**DIRECTIONS:** Exclude the images, then return every line below exactly as written.

** Opening SUPPLIED RECORDS block **

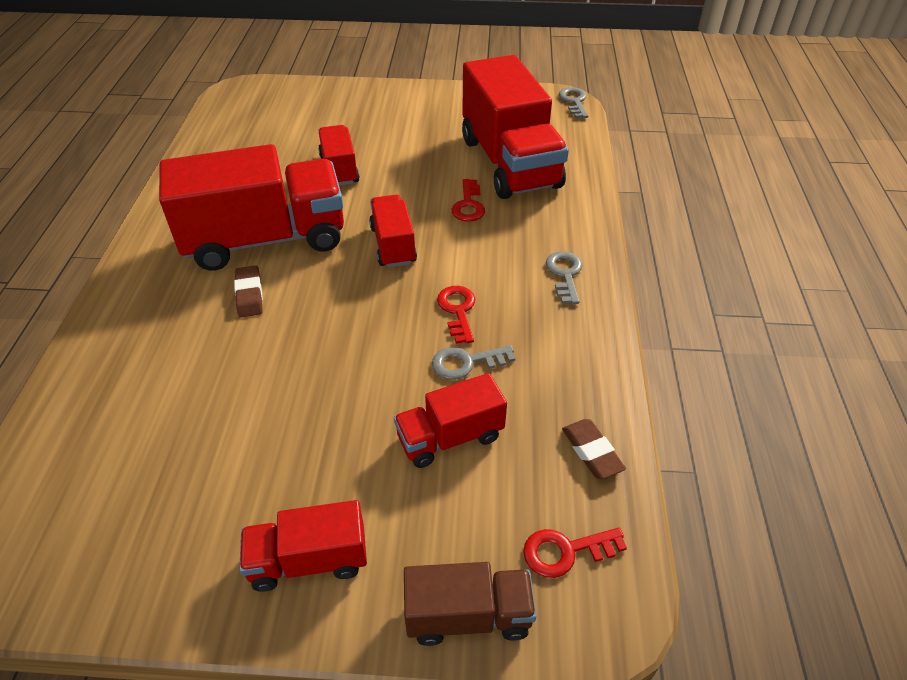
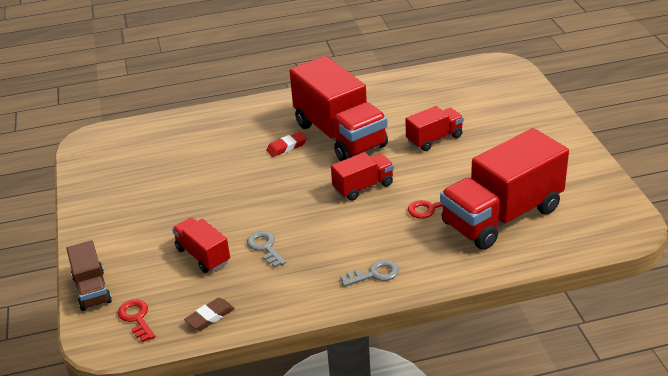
camera: 75 degrees right, 10 degrees down
(249, 295) = (286, 147): brown eraser -> red eraser
(309, 560) = (112, 228): red truck -> none
(457, 310) = (311, 232): red key -> none
(574, 101) = (634, 233): grey key -> none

** Closing SUPPLIED RECORDS block **

**EXERCISE ANSWER:**
camera: 75 degrees right, 10 degrees down
(249, 295) = (286, 147): brown eraser -> red eraser
(309, 560) = (112, 228): red truck -> none
(457, 310) = (311, 232): red key -> none
(574, 101) = (634, 233): grey key -> none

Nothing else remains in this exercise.